Using the data below, copy out all lines with the word "strawberry".

Data for this exercise:
________________
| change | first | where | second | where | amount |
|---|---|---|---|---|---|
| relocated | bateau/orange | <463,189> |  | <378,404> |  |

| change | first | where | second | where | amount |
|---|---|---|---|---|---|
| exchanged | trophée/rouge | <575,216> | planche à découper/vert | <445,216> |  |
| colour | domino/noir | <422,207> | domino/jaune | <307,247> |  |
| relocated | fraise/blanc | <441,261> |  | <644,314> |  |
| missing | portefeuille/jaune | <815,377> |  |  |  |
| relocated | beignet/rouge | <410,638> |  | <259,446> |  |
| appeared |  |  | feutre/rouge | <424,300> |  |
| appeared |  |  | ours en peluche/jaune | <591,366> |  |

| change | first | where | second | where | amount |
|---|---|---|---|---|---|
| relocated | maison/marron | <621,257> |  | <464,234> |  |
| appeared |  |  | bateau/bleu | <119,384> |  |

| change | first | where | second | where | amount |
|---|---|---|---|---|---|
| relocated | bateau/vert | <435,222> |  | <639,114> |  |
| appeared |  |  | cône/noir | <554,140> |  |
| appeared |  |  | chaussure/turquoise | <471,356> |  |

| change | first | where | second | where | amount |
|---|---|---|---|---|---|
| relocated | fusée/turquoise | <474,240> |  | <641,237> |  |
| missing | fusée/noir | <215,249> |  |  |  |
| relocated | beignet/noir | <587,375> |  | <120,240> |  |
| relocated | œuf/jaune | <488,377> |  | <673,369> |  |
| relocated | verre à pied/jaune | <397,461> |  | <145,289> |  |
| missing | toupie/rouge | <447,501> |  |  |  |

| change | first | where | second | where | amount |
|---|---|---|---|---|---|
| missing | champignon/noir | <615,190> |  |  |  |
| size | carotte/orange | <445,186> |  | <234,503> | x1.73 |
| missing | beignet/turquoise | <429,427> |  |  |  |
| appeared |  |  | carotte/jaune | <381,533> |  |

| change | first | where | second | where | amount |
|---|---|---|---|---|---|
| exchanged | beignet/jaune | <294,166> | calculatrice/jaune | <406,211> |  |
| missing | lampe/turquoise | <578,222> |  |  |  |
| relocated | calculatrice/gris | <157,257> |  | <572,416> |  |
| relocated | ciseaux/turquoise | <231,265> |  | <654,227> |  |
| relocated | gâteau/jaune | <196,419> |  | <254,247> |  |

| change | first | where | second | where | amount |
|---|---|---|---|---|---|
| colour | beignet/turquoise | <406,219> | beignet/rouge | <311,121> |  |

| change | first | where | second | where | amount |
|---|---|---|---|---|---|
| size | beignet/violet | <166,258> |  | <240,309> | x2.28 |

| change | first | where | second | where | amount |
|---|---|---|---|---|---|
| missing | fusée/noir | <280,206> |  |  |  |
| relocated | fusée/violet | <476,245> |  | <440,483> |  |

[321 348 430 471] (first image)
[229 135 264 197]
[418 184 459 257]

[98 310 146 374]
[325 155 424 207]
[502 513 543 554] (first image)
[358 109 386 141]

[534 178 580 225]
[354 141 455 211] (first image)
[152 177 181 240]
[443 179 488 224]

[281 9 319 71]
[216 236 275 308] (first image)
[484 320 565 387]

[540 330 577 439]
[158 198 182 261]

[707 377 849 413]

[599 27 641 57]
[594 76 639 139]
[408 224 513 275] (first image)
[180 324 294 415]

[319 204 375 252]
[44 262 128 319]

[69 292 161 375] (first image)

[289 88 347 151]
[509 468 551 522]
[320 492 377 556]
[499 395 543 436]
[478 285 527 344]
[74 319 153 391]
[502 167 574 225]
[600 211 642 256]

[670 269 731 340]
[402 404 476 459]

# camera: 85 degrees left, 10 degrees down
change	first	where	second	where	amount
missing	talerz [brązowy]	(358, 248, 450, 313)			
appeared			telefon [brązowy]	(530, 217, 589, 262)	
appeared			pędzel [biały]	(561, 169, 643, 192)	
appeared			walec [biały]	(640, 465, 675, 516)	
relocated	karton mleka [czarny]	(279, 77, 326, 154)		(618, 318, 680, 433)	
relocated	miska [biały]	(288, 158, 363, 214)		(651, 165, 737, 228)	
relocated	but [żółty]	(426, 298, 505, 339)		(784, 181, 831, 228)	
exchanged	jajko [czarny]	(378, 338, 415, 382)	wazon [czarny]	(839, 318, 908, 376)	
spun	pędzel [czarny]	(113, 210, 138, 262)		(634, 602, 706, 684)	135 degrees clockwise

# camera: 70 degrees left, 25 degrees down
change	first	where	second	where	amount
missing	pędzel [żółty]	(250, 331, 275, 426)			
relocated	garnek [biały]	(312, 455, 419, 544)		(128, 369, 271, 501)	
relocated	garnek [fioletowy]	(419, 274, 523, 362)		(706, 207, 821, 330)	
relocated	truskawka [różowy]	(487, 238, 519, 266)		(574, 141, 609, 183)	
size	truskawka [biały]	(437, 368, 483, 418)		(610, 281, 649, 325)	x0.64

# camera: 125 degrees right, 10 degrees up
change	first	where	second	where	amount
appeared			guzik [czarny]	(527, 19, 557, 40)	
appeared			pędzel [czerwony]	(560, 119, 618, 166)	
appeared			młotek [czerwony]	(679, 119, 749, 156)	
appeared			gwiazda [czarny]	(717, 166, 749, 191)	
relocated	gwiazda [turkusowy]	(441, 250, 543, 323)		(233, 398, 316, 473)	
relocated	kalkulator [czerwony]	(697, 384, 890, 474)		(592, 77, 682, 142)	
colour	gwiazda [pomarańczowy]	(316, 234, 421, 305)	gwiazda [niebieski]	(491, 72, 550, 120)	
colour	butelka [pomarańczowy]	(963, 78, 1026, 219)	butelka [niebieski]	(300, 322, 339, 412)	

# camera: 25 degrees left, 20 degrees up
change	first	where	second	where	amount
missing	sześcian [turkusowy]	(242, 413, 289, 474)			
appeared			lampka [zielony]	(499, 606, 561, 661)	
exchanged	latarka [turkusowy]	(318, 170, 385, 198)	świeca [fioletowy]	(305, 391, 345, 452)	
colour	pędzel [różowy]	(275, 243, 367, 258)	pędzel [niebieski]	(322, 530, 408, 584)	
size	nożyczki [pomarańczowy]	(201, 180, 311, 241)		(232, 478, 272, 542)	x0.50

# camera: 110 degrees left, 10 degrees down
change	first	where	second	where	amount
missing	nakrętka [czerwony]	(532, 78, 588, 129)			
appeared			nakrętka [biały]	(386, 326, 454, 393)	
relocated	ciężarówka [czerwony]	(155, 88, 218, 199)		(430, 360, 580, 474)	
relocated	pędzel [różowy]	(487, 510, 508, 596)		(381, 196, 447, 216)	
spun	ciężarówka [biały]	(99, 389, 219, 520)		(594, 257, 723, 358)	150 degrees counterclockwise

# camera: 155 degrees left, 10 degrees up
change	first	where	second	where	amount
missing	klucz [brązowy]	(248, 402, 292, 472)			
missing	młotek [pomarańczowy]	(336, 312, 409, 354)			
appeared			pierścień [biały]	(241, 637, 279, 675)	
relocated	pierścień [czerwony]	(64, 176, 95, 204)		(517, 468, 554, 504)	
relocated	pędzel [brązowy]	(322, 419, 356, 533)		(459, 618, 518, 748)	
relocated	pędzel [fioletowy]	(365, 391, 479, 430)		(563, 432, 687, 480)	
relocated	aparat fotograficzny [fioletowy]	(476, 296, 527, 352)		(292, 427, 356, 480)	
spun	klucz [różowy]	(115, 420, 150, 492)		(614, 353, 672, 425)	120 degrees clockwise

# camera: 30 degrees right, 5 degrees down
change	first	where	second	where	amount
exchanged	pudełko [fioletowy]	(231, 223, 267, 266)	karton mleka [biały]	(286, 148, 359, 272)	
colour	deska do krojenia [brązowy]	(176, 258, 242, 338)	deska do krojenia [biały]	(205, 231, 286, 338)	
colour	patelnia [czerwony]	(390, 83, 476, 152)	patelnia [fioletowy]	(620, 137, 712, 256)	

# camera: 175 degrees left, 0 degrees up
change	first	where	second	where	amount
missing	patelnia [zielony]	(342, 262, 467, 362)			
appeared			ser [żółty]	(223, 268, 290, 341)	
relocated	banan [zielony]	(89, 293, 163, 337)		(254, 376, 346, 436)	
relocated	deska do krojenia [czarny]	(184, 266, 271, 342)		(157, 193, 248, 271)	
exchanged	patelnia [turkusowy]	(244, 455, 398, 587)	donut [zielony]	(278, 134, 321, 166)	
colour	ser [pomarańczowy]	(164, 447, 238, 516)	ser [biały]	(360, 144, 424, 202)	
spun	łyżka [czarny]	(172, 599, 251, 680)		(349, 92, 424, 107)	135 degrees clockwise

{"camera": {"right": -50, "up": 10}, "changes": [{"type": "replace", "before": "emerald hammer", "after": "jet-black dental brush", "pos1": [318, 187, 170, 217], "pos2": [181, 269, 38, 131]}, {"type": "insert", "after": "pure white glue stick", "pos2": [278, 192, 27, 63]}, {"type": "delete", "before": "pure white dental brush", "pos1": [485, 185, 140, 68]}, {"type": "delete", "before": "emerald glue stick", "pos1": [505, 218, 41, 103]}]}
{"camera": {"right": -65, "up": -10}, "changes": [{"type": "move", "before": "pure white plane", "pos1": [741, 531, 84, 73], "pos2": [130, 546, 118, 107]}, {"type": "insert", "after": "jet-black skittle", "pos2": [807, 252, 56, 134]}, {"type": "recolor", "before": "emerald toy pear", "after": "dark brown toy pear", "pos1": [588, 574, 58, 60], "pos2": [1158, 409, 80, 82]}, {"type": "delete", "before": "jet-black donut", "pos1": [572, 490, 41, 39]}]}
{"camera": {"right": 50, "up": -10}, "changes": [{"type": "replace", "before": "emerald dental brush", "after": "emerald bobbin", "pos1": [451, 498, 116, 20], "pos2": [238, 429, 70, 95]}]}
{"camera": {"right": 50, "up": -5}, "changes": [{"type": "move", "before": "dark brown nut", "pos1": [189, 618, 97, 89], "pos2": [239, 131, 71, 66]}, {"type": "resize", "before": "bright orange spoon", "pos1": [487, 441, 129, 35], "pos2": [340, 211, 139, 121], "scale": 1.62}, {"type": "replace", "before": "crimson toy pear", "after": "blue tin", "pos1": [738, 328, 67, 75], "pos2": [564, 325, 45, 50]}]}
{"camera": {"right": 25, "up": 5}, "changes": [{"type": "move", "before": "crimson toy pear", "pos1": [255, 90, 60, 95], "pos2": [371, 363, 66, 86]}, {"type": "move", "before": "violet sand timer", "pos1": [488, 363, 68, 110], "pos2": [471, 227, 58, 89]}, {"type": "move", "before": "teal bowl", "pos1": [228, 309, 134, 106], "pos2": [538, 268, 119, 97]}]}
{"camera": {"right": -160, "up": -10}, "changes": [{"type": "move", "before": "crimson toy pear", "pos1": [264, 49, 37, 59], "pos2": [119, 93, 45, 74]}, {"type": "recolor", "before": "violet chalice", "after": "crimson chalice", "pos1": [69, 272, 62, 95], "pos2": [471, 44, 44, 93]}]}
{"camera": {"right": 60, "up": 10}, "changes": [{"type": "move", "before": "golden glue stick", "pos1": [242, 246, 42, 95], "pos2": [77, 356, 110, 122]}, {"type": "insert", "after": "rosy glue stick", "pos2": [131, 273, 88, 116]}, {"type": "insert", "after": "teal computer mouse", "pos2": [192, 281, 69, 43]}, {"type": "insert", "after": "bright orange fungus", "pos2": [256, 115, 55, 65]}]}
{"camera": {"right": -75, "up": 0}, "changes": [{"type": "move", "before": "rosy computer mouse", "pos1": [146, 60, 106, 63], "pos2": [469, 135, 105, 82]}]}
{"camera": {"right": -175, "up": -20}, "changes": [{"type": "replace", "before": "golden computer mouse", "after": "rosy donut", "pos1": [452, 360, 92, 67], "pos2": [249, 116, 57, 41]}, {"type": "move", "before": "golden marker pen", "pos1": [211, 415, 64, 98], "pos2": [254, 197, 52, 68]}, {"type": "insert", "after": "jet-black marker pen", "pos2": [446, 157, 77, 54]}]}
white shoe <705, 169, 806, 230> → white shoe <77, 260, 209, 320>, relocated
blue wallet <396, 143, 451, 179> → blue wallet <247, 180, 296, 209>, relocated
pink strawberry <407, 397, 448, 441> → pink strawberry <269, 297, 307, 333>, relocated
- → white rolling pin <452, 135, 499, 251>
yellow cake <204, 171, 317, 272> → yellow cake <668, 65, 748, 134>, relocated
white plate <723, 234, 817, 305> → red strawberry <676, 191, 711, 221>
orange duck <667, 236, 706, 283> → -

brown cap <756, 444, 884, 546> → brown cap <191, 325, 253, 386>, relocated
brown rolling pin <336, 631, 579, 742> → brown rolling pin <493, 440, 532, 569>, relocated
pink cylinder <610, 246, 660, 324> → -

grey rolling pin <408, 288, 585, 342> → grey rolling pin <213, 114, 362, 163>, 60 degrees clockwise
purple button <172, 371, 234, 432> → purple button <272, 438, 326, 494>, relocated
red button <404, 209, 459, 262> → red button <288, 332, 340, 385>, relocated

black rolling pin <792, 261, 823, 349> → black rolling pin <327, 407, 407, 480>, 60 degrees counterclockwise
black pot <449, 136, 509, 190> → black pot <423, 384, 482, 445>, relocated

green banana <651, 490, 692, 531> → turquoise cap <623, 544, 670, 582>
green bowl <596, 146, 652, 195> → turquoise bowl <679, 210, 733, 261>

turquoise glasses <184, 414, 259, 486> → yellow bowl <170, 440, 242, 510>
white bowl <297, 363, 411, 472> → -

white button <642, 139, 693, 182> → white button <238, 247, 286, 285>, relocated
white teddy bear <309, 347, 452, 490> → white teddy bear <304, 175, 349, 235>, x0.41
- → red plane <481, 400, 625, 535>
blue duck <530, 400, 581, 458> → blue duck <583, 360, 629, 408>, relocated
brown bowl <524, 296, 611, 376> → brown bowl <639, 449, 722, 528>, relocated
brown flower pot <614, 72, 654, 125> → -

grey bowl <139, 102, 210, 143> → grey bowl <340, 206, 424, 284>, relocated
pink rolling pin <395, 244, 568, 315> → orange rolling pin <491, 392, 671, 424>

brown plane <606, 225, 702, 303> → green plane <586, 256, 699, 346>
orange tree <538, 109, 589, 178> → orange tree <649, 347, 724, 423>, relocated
________________
Problem solution:
pink strawberry <407, 397, 448, 441> → pink strawberry <269, 297, 307, 333>, relocated
white plate <723, 234, 817, 305> → red strawberry <676, 191, 711, 221>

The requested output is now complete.